What you have to do: Your answer should consist of the lines in the data below that contain "dice".
--- START ---
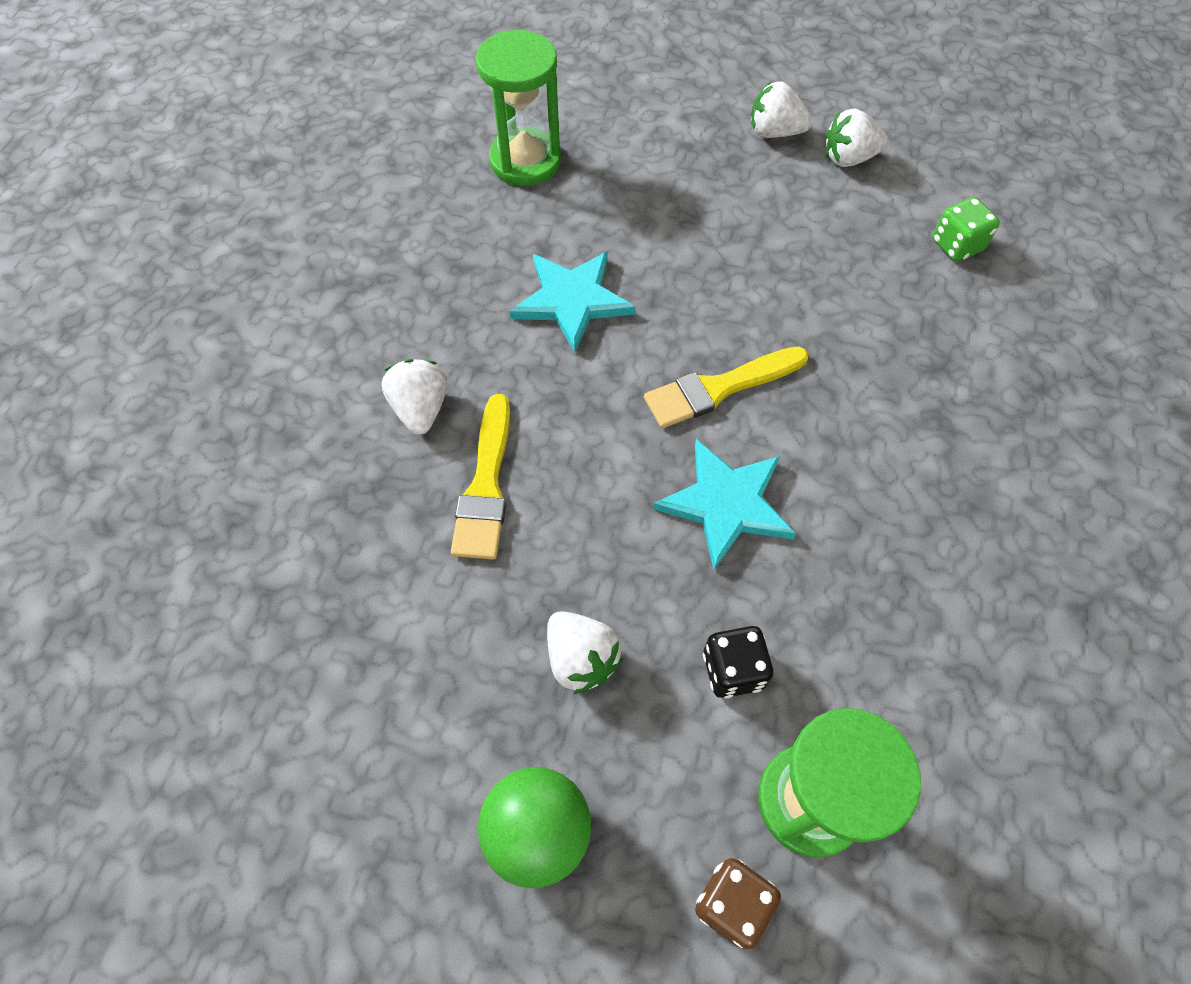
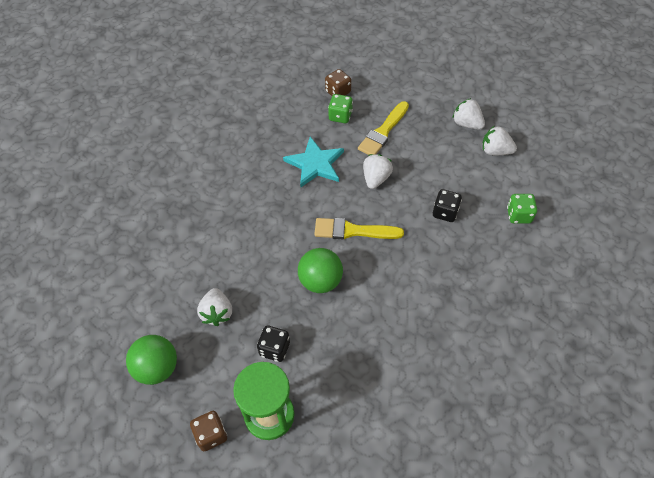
camera: 30 degrees right, 5 degrees down
(421, 409) = (221, 183): white strawberry -> white strawberry (376, 178)
(486, 485) = (226, 226): yellow brush -> yellow brush (383, 132)
(525, 161) = (338, 92): green hourglass -> brown dice
(558, 200) = (340, 116): none -> green dice
(726, 504) = (320, 281): turquoise star -> green ball
(844, 290) = (445, 212): none -> black dice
--- END ---
Answer for the task:
(525, 161) = (338, 92): green hourglass -> brown dice
(558, 200) = (340, 116): none -> green dice
(844, 290) = (445, 212): none -> black dice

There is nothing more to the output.